***** Supplied material
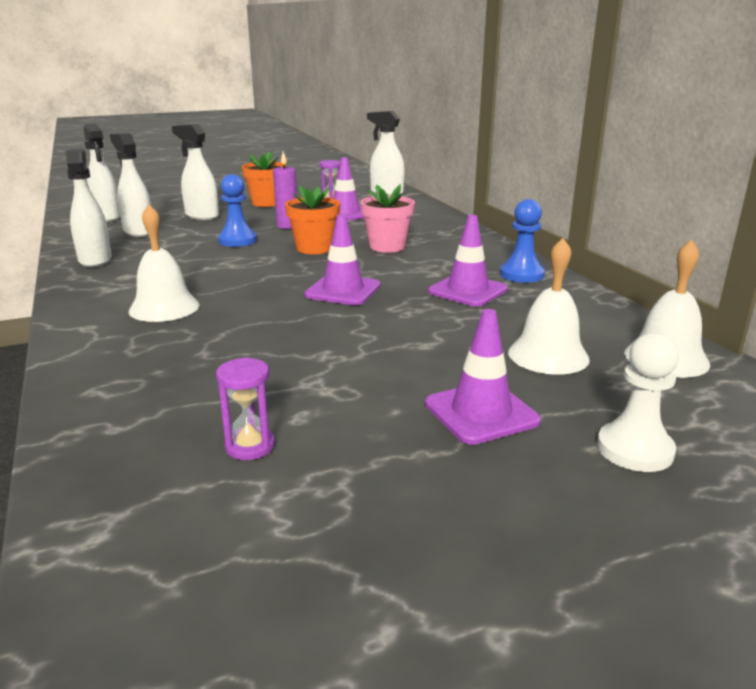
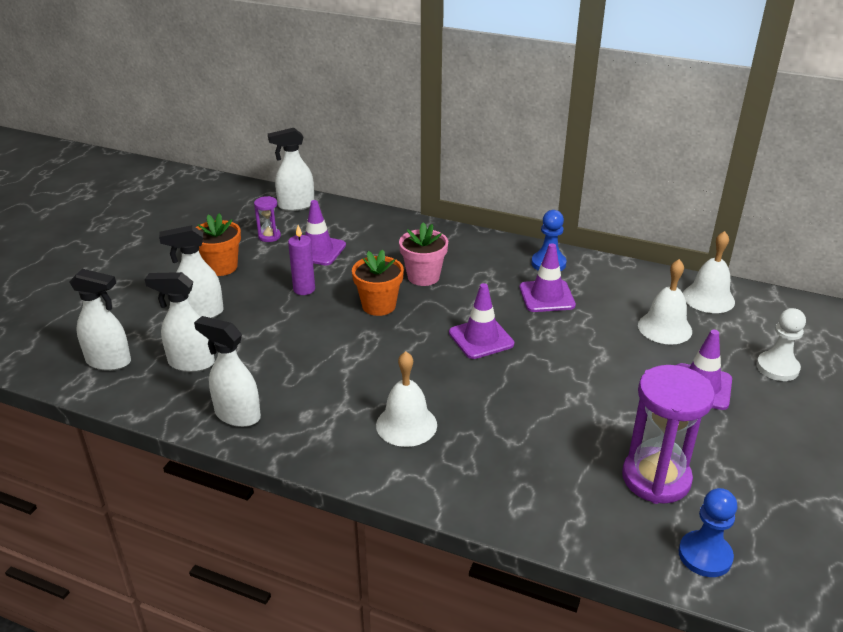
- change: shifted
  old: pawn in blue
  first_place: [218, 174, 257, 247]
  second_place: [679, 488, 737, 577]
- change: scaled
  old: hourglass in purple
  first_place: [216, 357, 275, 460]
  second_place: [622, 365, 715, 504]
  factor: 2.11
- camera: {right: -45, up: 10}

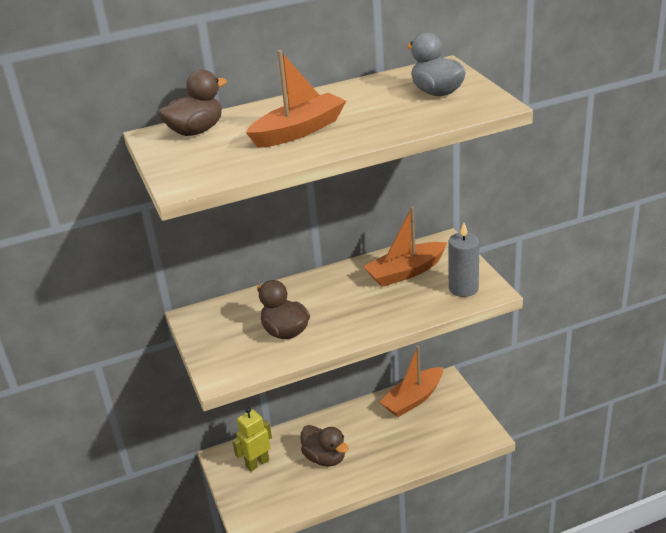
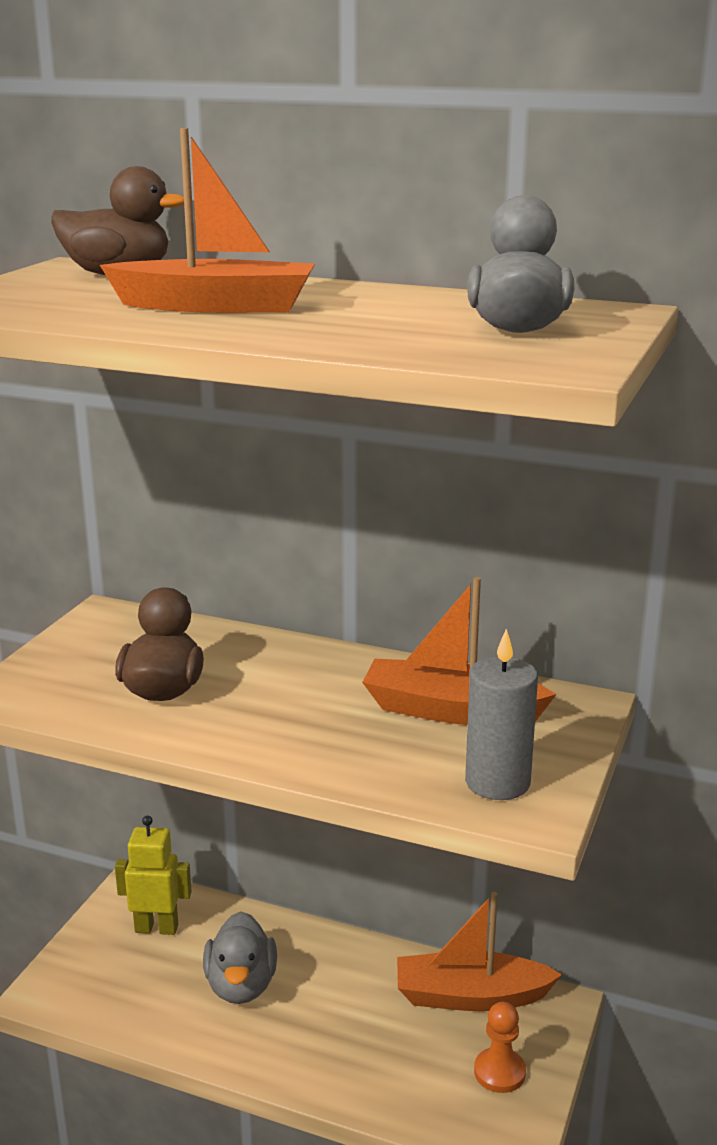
- change: new
  new: pawn in orange
  second_place: [474, 1002, 526, 1093]
- change: repainted
  old: duck in brown
  new: duck in grey
  first_place: [301, 425, 349, 467]
  second_place: [203, 912, 277, 1004]
- camera: {right: 40, up: -10}

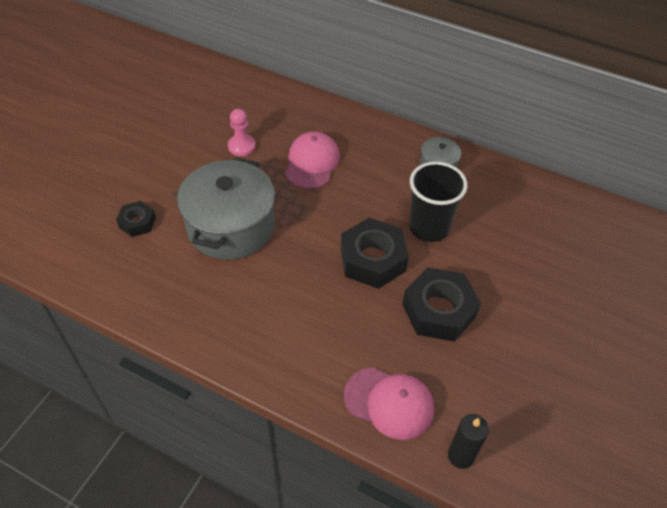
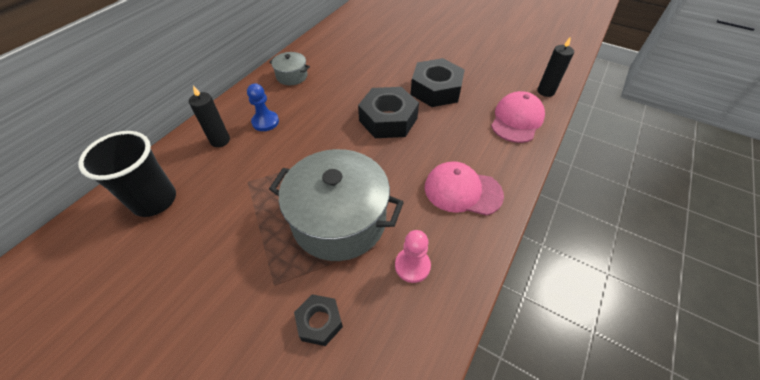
- change: new
  new: candle in black
  second_place: [189, 86, 230, 147]
- change: new
  new: pawn in blue
  second_place: [247, 83, 279, 131]
- change: shifted
  old: pawn in pink
  first_place: [228, 109, 256, 156]
  second_place: [395, 230, 431, 283]
- change: shifted
  old: cap in pink
  first_place: [285, 131, 340, 189]
  second_place: [425, 161, 504, 216]
- change: shifted
  old: cup in black
  first_place: [409, 162, 468, 242]
  second_place: [78, 131, 176, 217]
- camera: {right: -85, up: 0}

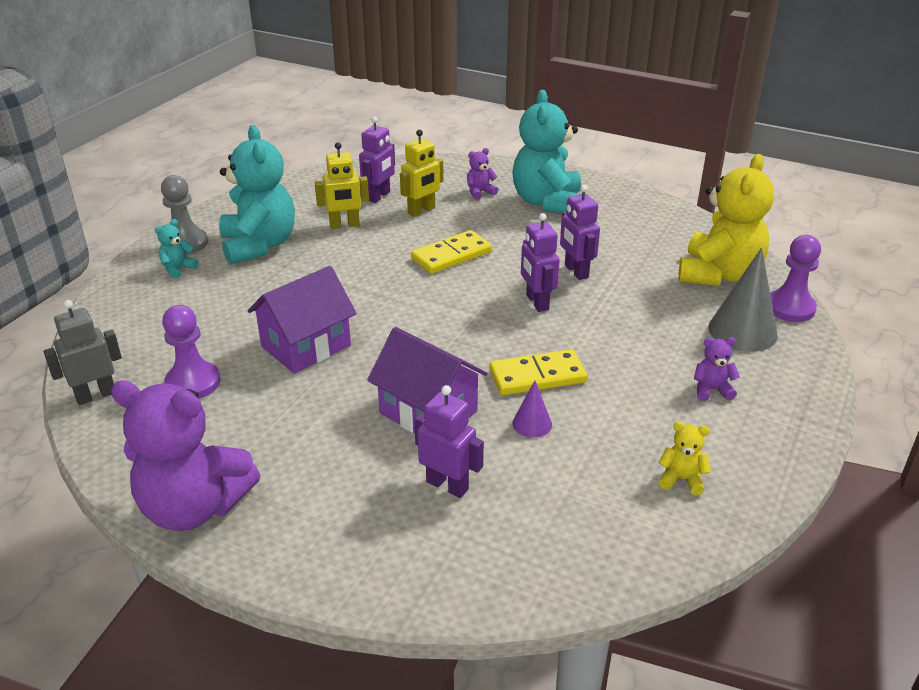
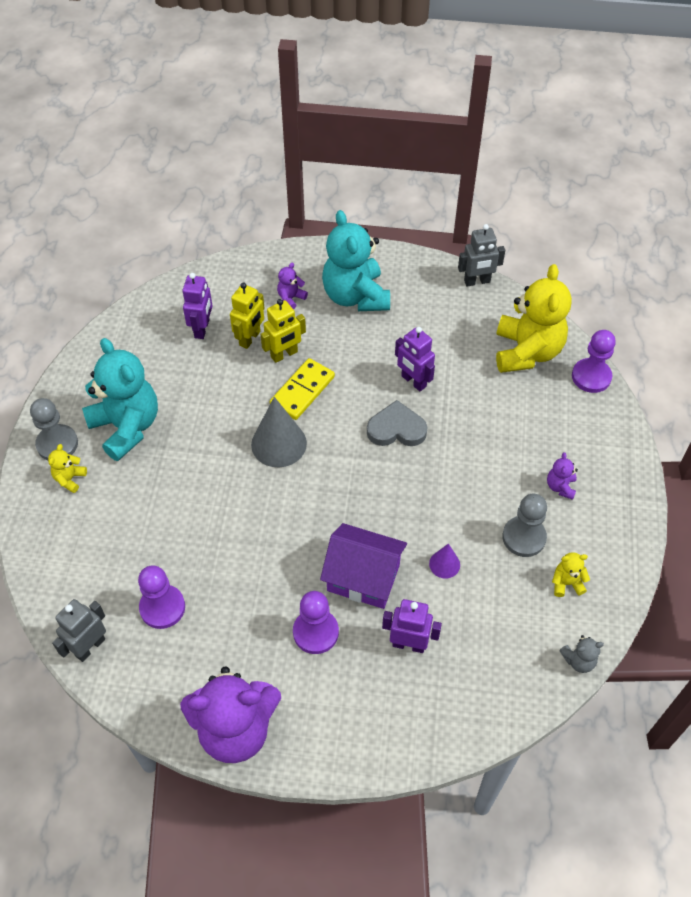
- change: gone
  old: house in purple
  first_place: [248, 266, 357, 374]
- change: gone
  old: domino in yellow
  first_place: [489, 349, 587, 395]
- change: new
  new: pawn in purple
  second_place: [293, 591, 339, 654]
- change: new
  new: robot in grey
  second_place: [458, 224, 505, 286]
- change: new
  new: pawn in grey
  second_place: [502, 494, 547, 557]
- change: new
  new: teddy bear in grey
  second_place: [559, 635, 604, 673]
- change: shifted
  old: robot in yellow
  first_place: [315, 142, 369, 229]
  second_place: [261, 299, 306, 363]
- change: shifted
  old: cone in grey
  first_place: [709, 248, 778, 352]
  second_place: [251, 397, 307, 467]
- change: swapped
  old: robot in purple
  new: heart in grey
  first_place: [521, 213, 560, 312]
  second_place: [367, 400, 428, 446]
- change: repainted
  old: teddy bear in turquoise
  new: teddy bear in yellow
  first_place: [155, 219, 199, 279]
  second_place: [48, 444, 87, 493]
- change: rotated
  old: teddy bear in purple
  first_place: [694, 337, 740, 401]
  second_place: [547, 452, 578, 500]
  degrees: -60
- camera: {right: -20, up: 20}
**********
**To do**
Your reply should hold nothing but the lines above, from the one containing "first_place: [285, 131, 340, 189]" to the one containing "- change: rotated", reproduced exactly minus the pictures.

**Output below**
  first_place: [285, 131, 340, 189]
  second_place: [425, 161, 504, 216]
- change: shifted
  old: cup in black
  first_place: [409, 162, 468, 242]
  second_place: [78, 131, 176, 217]
- camera: {right: -85, up: 0}

- change: gone
  old: house in purple
  first_place: [248, 266, 357, 374]
- change: gone
  old: domino in yellow
  first_place: [489, 349, 587, 395]
- change: new
  new: pawn in purple
  second_place: [293, 591, 339, 654]
- change: new
  new: robot in grey
  second_place: [458, 224, 505, 286]
- change: new
  new: pawn in grey
  second_place: [502, 494, 547, 557]
- change: new
  new: teddy bear in grey
  second_place: [559, 635, 604, 673]
- change: shifted
  old: robot in yellow
  first_place: [315, 142, 369, 229]
  second_place: [261, 299, 306, 363]
- change: shifted
  old: cone in grey
  first_place: [709, 248, 778, 352]
  second_place: [251, 397, 307, 467]
- change: swapped
  old: robot in purple
  new: heart in grey
  first_place: [521, 213, 560, 312]
  second_place: [367, 400, 428, 446]
- change: repainted
  old: teddy bear in turquoise
  new: teddy bear in yellow
  first_place: [155, 219, 199, 279]
  second_place: [48, 444, 87, 493]
- change: rotated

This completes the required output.